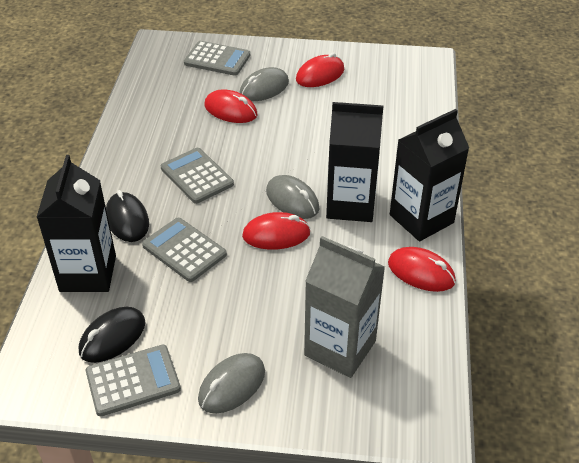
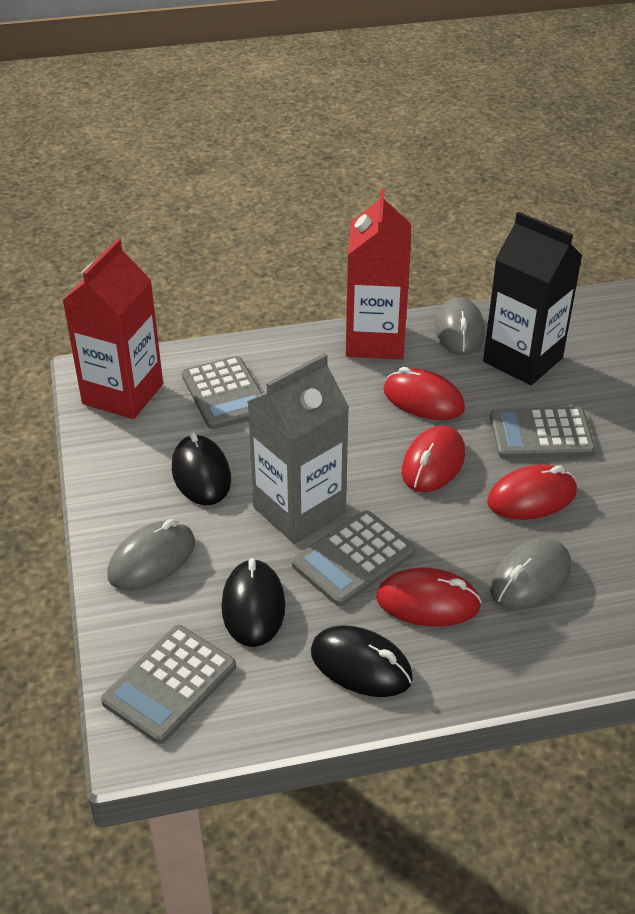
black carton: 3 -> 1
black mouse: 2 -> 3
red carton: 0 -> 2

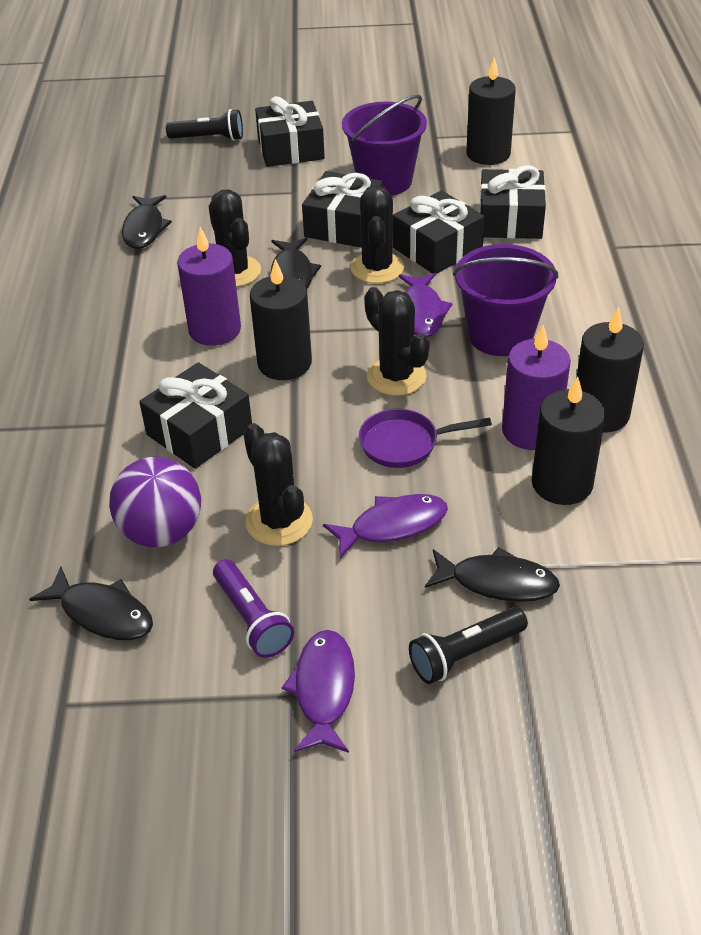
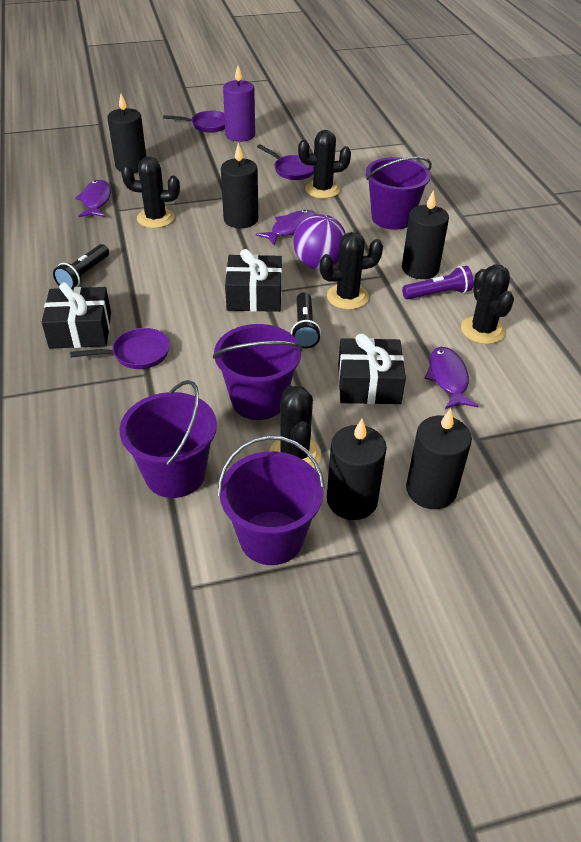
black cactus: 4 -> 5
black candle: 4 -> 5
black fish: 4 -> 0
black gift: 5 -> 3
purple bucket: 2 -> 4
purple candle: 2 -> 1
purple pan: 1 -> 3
□ □ □
» WORK ITEM: Search the entries above for the string "purple". Copy each line that holds it.

» ANSWER FOR THIS EXERCISE:
purple bucket: 2 -> 4
purple candle: 2 -> 1
purple pan: 1 -> 3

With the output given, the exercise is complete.